> _EXERCISE DATA_
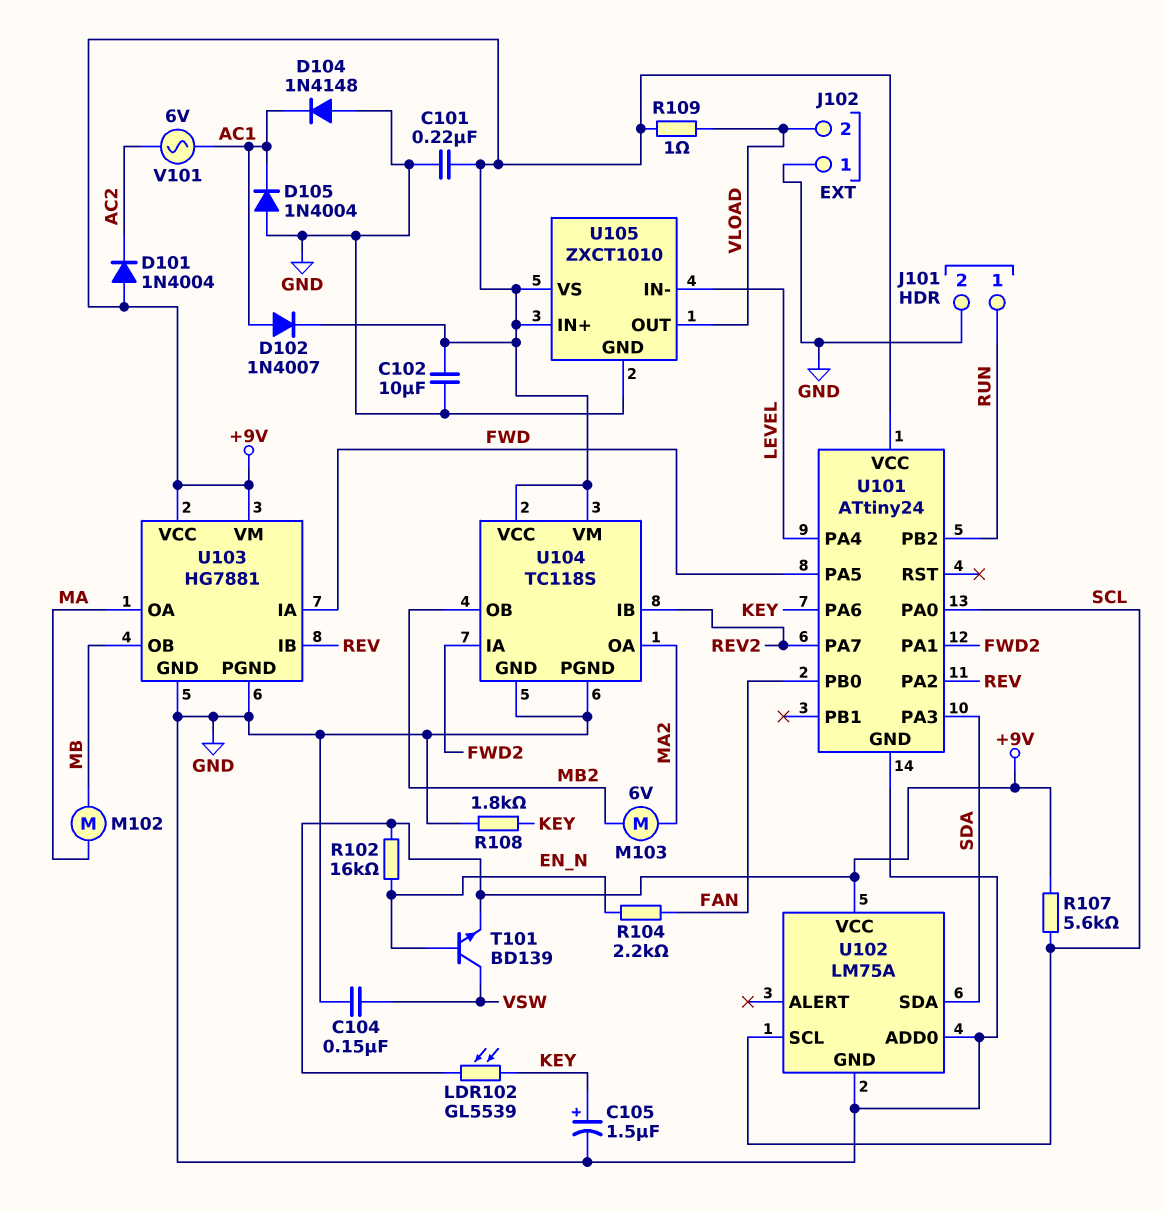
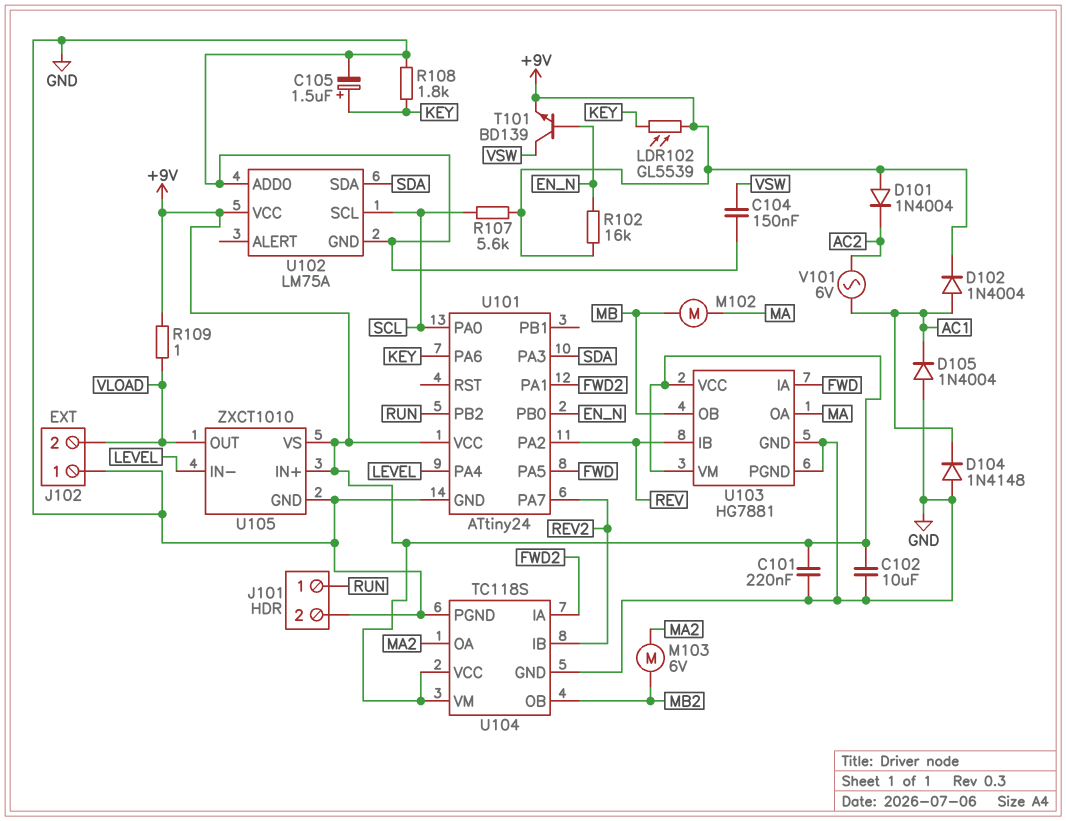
D102: diode 1N4007 (A AC1, K +9V) -> diode 1N4004 (A AC1, K +9V)
R104: 2.2k (EN_N, FAN) -> none
U101 pin PB0: FAN -> EN_N

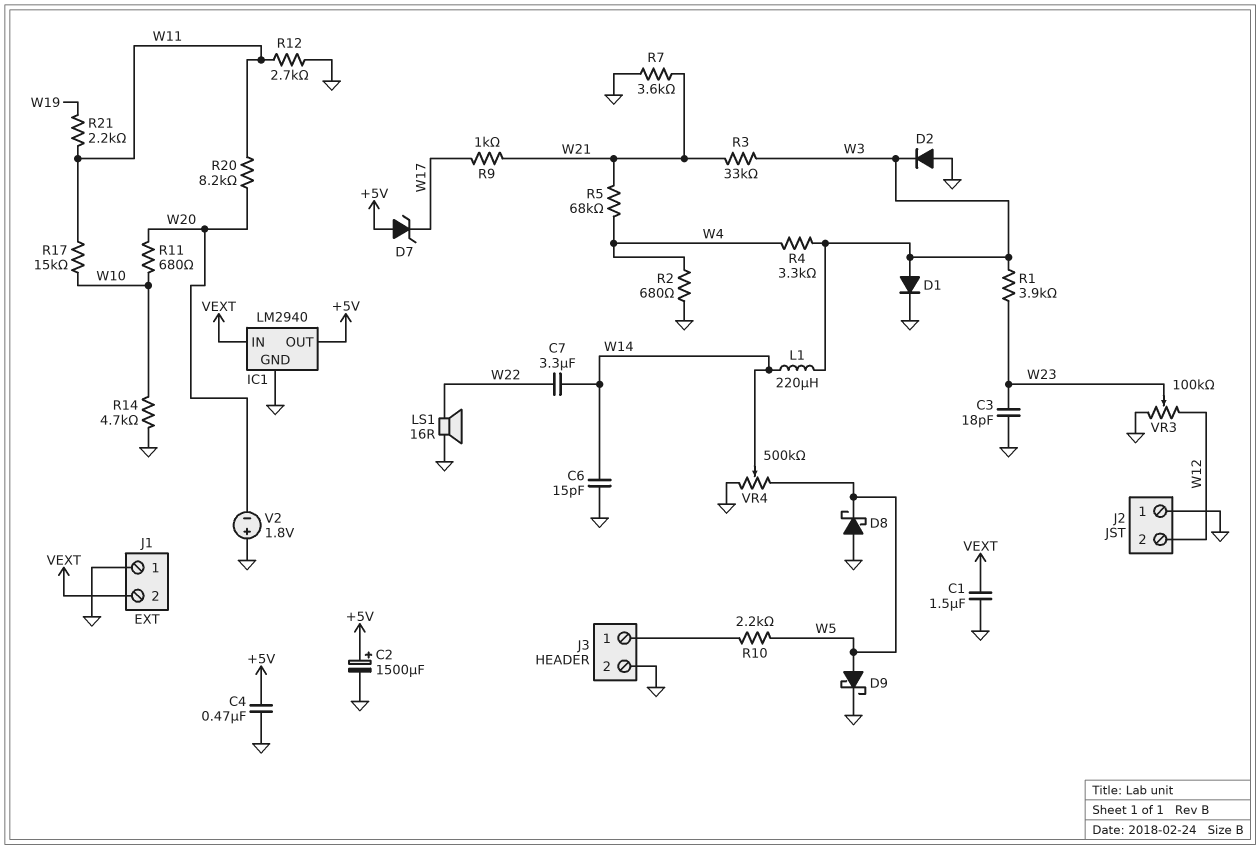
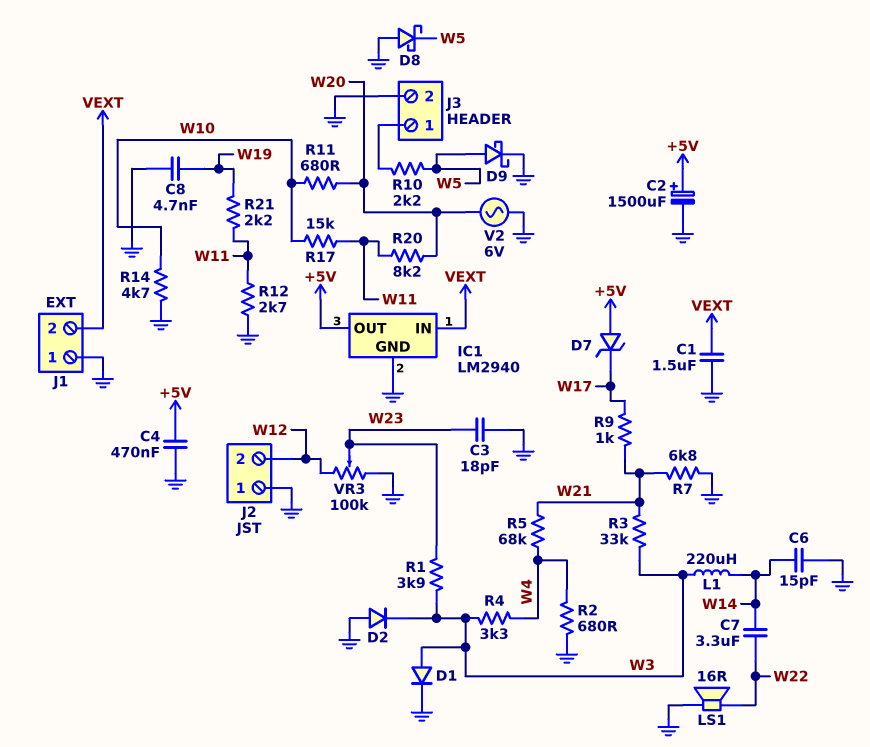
C8: none -> 4.7nF (GND, W19)
R7: 3.6k (GND, W21) -> 6.8k (GND, W21)
V2: 1.8V (plus GND, minus W20) -> AC 6V (GND, W20)
VR4: 500k (GND, W5, wiper W14) -> none

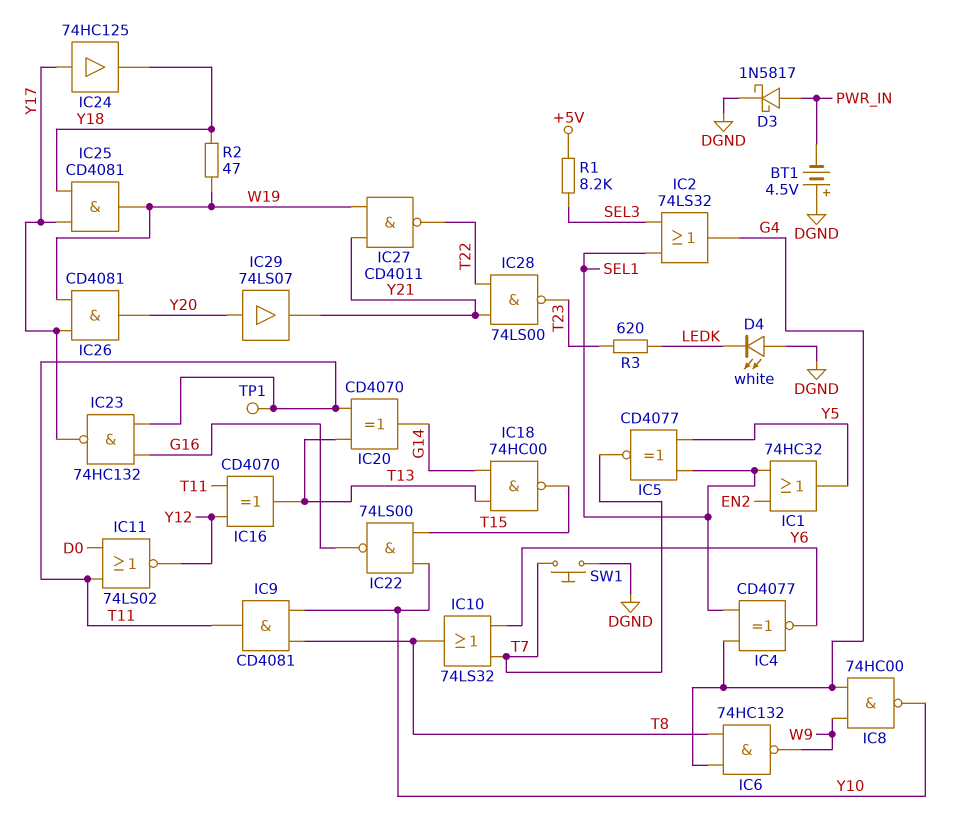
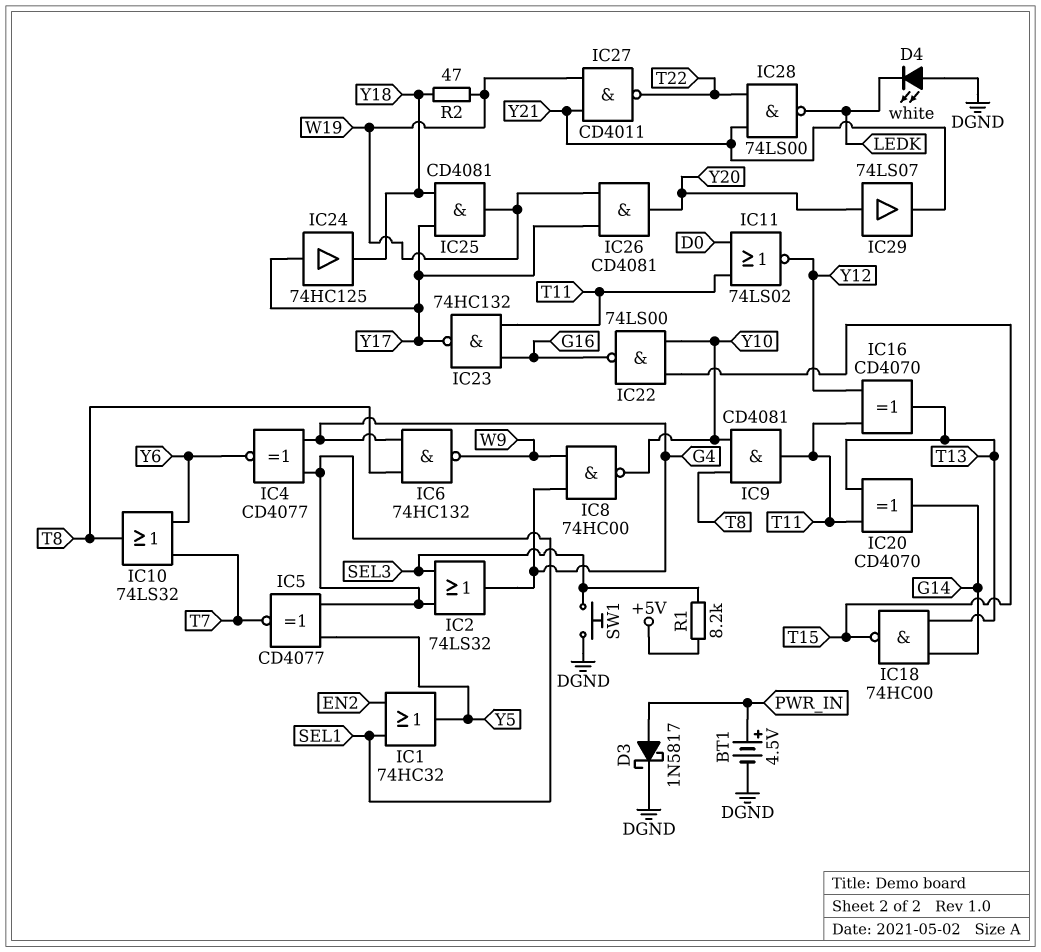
BT1: 4.5V (plus DGND, minus PWR_IN) -> 4.5V (plus PWR_IN, minus DGND)
IC28: NAND 74LS00 (in T22, in Y21, out T23) -> NAND 74LS00 (in T22, in Y21, out LEDK)
R3: 620 (LEDK, T23) -> none
SW1: button (DGND, T7) -> button (DGND, SEL3)
TP1: test point (T11) -> none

> _AIM OF THE EXERCISE_
Find the string "plus" in the entries above and return each line that holds it.

> _RESULT OF THIS EXERCISE_
V2: 1.8V (plus GND, minus W20) -> AC 6V (GND, W20)
BT1: 4.5V (plus DGND, minus PWR_IN) -> 4.5V (plus PWR_IN, minus DGND)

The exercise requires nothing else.